+++ DATA UNDER STUDY

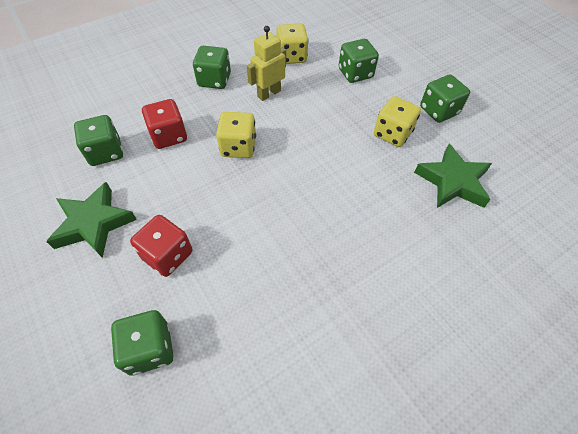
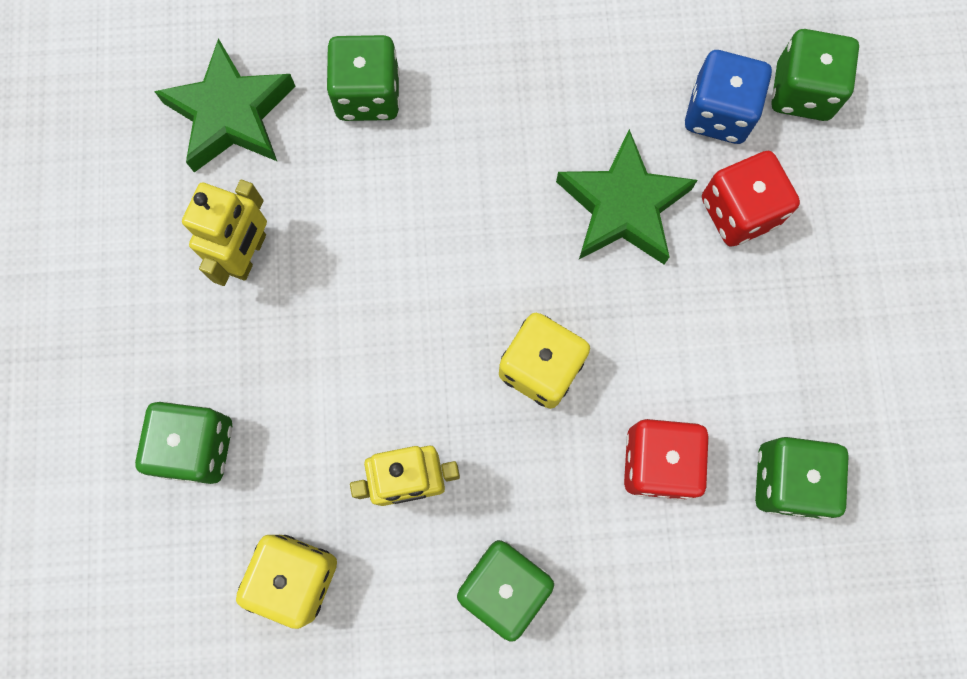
camera: 150 degrees left, 20 degrees up
(93, 223) = (839, 326): green star -> green star (623, 206)
(201, 306) = (718, 113): none -> blue dice
(392, 134) = (248, 255): yellow dice -> yellow robot
(438, 111) = (120, 261): green dice -> green dice (368, 95)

++++++

PROBLEM REQUIREMENTS: Once the pictures have been removed, reproduce each line of the material above exactly.

OUTPUT:
camera: 150 degrees left, 20 degrees up
(93, 223) = (839, 326): green star -> green star (623, 206)
(201, 306) = (718, 113): none -> blue dice
(392, 134) = (248, 255): yellow dice -> yellow robot
(438, 111) = (120, 261): green dice -> green dice (368, 95)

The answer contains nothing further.